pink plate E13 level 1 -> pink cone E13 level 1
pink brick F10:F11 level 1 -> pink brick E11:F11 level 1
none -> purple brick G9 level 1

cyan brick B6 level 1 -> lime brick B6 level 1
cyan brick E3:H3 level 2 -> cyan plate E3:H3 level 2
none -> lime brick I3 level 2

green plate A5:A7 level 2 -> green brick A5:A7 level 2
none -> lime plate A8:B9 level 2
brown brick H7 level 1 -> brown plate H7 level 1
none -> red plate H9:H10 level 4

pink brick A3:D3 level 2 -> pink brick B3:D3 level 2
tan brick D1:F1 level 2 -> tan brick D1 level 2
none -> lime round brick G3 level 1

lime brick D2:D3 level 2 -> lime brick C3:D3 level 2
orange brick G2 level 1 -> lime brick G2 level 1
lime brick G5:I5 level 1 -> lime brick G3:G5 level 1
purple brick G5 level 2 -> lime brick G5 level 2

────

The line containing "none -> lime brick I3 level 2" begins the span, and the last line of the records above ends it. Return that span exactly, and nothing outside it.

none -> lime brick I3 level 2

green plate A5:A7 level 2 -> green brick A5:A7 level 2
none -> lime plate A8:B9 level 2
brown brick H7 level 1 -> brown plate H7 level 1
none -> red plate H9:H10 level 4

pink brick A3:D3 level 2 -> pink brick B3:D3 level 2
tan brick D1:F1 level 2 -> tan brick D1 level 2
none -> lime round brick G3 level 1

lime brick D2:D3 level 2 -> lime brick C3:D3 level 2
orange brick G2 level 1 -> lime brick G2 level 1
lime brick G5:I5 level 1 -> lime brick G3:G5 level 1
purple brick G5 level 2 -> lime brick G5 level 2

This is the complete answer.